§ GOAL OF THE EXERCISE
Go through the lines below and repeat each one exactly, skipping pictures.

§ GIVEN MATERIAL
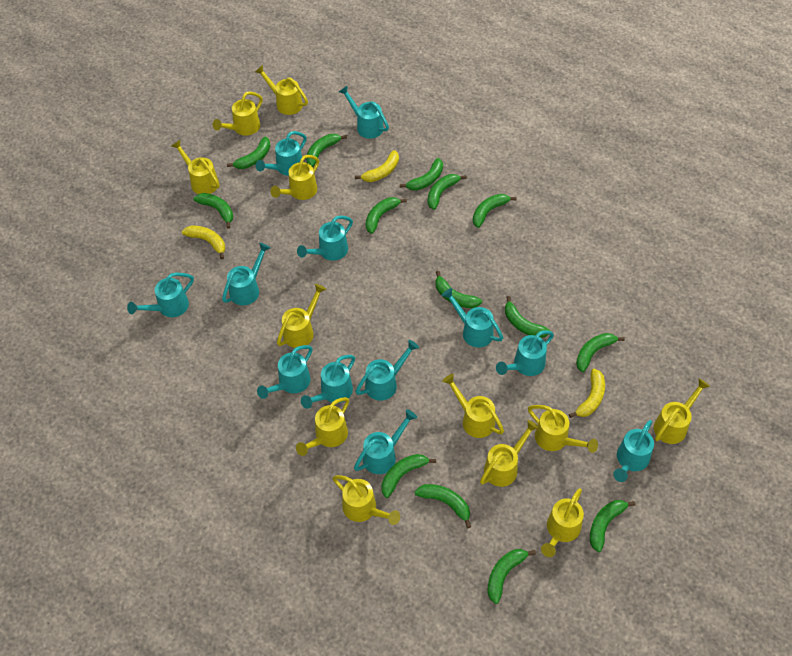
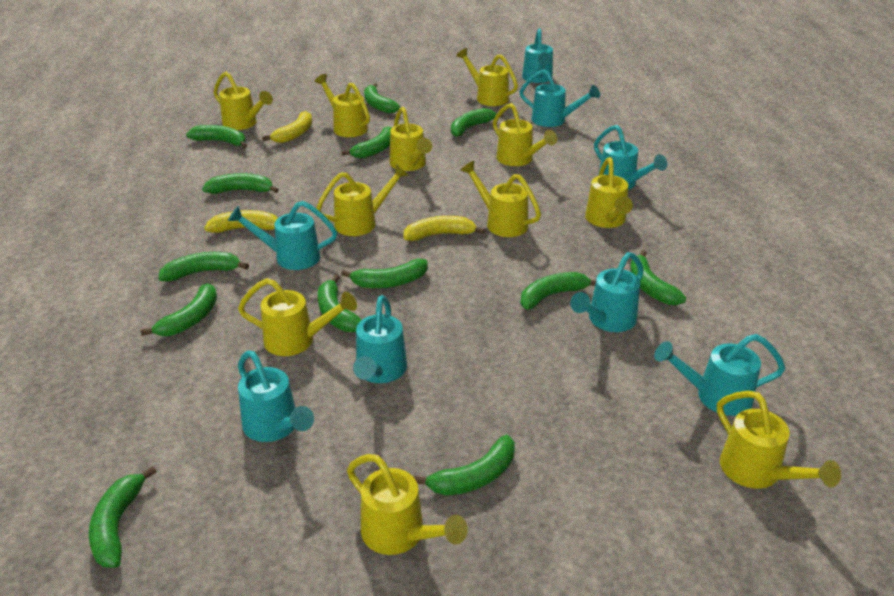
green banana: 14 -> 13
turquoise watering can: 12 -> 8
yellow watering can: 12 -> 11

§ EXERCISE RESPONSE
green banana: 14 -> 13
turquoise watering can: 12 -> 8
yellow watering can: 12 -> 11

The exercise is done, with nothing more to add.